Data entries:
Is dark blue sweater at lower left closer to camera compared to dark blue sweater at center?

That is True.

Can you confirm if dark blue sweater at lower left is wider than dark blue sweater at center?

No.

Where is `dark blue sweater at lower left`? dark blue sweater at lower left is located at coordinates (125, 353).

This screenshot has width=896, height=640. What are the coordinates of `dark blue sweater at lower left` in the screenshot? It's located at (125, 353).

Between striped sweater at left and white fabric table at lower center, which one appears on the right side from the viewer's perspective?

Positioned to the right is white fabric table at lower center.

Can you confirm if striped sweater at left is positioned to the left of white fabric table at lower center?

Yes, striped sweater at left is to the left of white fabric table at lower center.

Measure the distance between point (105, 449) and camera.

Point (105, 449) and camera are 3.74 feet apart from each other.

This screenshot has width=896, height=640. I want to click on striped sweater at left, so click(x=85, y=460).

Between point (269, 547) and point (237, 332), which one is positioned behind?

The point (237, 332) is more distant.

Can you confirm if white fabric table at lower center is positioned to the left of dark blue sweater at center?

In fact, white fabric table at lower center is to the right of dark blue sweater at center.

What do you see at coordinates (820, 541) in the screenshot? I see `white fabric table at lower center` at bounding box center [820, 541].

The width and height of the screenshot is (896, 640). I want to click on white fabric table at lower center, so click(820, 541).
==
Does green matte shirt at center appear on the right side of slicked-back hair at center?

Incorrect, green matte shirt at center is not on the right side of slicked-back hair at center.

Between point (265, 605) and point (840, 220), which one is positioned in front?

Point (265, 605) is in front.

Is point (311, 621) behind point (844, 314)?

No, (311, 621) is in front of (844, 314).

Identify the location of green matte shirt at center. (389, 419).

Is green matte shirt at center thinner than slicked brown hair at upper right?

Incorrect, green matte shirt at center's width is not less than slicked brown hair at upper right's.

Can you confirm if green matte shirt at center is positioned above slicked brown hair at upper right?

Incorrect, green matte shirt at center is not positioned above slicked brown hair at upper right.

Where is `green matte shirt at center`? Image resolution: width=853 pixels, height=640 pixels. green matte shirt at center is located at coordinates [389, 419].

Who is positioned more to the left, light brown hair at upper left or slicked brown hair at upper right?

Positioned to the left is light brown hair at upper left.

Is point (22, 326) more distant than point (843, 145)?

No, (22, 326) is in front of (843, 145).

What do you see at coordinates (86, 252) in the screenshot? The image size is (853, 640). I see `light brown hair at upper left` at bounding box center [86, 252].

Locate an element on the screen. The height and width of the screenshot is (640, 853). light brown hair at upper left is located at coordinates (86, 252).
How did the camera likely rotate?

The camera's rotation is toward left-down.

- _About this exercise_: Copy out the lines of the data entries above from the one holding "Between point (265, 605)" through the one holding "Incorrect, green matte shirt at center's", inclusive, keeping every line unchanged.

- _Reply to the exercise_:
Between point (265, 605) and point (840, 220), which one is positioned in front?

Point (265, 605) is in front.

Is point (311, 621) behind point (844, 314)?

No, (311, 621) is in front of (844, 314).

Identify the location of green matte shirt at center. (389, 419).

Is green matte shirt at center thinner than slicked brown hair at upper right?

Incorrect, green matte shirt at center's width is not less than slicked brown hair at upper right's.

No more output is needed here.